┏━━

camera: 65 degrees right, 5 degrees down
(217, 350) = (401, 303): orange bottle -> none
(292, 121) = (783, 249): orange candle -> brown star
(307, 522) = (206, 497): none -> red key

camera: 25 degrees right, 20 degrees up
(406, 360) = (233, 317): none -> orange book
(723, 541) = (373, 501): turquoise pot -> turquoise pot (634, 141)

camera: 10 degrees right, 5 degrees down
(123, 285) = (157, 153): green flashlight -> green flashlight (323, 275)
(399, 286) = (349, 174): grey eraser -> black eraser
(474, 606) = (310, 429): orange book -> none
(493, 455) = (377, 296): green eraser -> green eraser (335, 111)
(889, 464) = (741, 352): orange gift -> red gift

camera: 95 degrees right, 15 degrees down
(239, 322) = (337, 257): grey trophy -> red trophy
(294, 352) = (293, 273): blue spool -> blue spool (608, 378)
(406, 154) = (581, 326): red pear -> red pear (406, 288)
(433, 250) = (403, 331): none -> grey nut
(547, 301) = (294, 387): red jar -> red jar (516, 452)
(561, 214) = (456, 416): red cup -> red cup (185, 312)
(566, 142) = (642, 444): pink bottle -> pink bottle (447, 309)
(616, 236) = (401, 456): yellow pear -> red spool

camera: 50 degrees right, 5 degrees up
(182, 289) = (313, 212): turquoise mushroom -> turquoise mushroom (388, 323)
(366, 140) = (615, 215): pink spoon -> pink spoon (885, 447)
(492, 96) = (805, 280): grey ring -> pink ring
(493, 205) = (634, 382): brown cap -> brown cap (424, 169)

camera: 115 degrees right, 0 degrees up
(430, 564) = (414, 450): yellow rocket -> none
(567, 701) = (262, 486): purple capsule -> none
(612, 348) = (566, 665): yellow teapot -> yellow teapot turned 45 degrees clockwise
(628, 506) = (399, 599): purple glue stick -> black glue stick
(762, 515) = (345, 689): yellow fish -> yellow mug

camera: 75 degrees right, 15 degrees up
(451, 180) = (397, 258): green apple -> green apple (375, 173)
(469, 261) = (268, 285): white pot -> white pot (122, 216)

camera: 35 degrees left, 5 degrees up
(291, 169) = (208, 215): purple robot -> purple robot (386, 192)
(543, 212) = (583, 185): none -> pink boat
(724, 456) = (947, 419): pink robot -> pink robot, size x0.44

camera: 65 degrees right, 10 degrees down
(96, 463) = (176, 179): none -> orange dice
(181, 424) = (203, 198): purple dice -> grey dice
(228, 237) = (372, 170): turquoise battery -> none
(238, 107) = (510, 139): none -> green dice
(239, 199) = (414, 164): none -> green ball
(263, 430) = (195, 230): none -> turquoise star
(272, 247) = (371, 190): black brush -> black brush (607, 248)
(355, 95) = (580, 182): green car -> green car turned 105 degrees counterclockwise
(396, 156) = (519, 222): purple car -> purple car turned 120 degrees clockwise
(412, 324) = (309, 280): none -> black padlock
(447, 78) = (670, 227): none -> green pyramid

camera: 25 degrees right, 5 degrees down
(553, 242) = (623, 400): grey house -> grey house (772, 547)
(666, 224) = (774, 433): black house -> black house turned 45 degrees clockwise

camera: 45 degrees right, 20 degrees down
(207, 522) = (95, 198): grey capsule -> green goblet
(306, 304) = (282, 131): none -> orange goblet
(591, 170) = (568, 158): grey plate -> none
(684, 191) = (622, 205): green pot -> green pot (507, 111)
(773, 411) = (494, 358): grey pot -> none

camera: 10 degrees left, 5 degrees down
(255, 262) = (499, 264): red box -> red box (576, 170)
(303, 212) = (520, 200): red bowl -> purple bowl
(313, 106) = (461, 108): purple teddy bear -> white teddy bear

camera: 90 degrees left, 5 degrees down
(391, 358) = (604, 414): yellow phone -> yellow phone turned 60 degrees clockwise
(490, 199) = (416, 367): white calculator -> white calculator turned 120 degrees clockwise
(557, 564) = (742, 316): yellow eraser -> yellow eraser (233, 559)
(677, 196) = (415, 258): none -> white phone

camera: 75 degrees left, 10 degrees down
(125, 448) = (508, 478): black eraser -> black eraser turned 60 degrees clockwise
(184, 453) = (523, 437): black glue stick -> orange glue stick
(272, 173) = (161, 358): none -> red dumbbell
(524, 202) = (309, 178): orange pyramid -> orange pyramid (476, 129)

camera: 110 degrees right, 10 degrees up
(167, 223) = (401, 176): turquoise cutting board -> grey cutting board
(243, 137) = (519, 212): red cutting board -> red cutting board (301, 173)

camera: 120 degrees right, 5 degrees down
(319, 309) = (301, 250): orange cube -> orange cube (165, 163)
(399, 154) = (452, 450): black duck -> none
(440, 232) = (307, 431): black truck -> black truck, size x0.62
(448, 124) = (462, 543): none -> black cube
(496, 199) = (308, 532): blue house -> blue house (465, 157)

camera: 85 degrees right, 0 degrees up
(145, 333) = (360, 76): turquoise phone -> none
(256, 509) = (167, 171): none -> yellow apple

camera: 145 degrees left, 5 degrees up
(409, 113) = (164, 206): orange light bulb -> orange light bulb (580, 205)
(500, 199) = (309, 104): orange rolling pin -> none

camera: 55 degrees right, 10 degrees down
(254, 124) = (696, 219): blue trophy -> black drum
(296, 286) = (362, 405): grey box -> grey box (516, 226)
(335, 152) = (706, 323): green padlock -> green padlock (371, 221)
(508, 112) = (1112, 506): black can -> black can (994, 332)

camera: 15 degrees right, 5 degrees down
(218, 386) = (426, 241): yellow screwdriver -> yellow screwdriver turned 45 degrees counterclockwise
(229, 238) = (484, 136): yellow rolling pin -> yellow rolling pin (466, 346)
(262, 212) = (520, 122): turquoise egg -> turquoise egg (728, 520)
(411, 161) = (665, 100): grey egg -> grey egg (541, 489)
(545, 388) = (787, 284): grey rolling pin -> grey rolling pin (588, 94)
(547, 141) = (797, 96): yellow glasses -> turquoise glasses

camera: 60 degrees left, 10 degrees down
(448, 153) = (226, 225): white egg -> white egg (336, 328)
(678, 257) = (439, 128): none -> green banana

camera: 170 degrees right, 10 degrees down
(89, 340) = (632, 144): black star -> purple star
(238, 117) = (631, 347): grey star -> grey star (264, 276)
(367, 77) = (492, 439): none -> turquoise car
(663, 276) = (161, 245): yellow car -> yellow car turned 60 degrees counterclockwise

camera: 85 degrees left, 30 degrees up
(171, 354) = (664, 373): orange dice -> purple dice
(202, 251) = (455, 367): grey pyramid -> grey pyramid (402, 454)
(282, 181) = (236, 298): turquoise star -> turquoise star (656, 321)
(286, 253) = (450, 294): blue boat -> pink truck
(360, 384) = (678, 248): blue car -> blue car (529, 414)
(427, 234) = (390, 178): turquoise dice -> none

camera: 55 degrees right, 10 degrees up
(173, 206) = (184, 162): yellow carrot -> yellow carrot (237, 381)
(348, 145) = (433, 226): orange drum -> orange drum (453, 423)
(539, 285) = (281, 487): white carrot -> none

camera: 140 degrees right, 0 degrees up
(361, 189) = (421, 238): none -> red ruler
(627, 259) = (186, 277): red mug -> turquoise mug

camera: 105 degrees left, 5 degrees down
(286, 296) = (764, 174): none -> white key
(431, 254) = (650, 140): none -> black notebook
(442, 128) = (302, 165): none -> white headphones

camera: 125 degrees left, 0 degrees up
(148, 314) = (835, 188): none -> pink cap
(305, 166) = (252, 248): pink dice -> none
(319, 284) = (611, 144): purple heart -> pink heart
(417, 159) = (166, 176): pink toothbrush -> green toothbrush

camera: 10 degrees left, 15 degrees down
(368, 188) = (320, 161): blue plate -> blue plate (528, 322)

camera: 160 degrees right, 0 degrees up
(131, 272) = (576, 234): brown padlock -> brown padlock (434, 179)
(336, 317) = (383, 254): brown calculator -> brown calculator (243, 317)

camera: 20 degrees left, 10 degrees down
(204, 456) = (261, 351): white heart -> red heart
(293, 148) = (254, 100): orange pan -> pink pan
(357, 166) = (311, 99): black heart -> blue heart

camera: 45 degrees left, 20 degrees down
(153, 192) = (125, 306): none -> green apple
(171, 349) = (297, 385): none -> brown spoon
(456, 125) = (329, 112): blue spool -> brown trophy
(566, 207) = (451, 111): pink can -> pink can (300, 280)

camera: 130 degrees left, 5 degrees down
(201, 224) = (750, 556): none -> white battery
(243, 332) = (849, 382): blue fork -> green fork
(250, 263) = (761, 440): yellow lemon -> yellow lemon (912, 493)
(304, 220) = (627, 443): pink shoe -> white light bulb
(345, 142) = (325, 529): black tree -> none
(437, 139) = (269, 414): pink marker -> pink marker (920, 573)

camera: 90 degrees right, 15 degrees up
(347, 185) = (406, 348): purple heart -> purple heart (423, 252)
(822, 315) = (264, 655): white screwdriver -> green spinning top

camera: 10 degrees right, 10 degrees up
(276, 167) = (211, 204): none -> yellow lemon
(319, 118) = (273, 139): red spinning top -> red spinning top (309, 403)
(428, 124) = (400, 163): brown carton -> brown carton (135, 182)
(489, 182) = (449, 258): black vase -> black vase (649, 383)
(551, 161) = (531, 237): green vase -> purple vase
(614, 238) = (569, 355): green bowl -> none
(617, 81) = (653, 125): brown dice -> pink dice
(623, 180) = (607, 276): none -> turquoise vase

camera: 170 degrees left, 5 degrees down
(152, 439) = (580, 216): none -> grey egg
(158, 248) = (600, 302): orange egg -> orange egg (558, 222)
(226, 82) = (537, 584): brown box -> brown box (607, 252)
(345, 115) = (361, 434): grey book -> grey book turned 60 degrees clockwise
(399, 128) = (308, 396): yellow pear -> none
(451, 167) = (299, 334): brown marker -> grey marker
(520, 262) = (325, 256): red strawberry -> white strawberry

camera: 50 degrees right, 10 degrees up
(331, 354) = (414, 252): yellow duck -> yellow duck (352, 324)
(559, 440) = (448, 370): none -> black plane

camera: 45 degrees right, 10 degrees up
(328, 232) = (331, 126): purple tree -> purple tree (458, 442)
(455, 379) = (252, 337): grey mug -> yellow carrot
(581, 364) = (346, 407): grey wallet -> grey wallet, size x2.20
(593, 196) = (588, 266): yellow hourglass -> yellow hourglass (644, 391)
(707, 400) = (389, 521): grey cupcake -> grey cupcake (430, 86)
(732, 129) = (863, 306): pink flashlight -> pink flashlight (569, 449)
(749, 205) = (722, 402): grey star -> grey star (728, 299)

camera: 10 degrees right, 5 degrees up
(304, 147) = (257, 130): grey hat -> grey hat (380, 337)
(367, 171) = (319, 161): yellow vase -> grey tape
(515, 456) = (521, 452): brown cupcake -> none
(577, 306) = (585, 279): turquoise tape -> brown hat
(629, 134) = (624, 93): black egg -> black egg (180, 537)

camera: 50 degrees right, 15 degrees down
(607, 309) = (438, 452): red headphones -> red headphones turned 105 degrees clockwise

┗━━

*Task brief*:
Retype exactly the lines of the data above, starting at its first line and finishing with the line that has "camera: 50 degrees right, 5 degrees up" in it.

*Task answer*:
camera: 65 degrees right, 5 degrees down
(217, 350) = (401, 303): orange bottle -> none
(292, 121) = (783, 249): orange candle -> brown star
(307, 522) = (206, 497): none -> red key

camera: 25 degrees right, 20 degrees up
(406, 360) = (233, 317): none -> orange book
(723, 541) = (373, 501): turquoise pot -> turquoise pot (634, 141)

camera: 10 degrees right, 5 degrees down
(123, 285) = (157, 153): green flashlight -> green flashlight (323, 275)
(399, 286) = (349, 174): grey eraser -> black eraser
(474, 606) = (310, 429): orange book -> none
(493, 455) = (377, 296): green eraser -> green eraser (335, 111)
(889, 464) = (741, 352): orange gift -> red gift

camera: 95 degrees right, 15 degrees down
(239, 322) = (337, 257): grey trophy -> red trophy
(294, 352) = (293, 273): blue spool -> blue spool (608, 378)
(406, 154) = (581, 326): red pear -> red pear (406, 288)
(433, 250) = (403, 331): none -> grey nut
(547, 301) = (294, 387): red jar -> red jar (516, 452)
(561, 214) = (456, 416): red cup -> red cup (185, 312)
(566, 142) = (642, 444): pink bottle -> pink bottle (447, 309)
(616, 236) = (401, 456): yellow pear -> red spool

camera: 50 degrees right, 5 degrees up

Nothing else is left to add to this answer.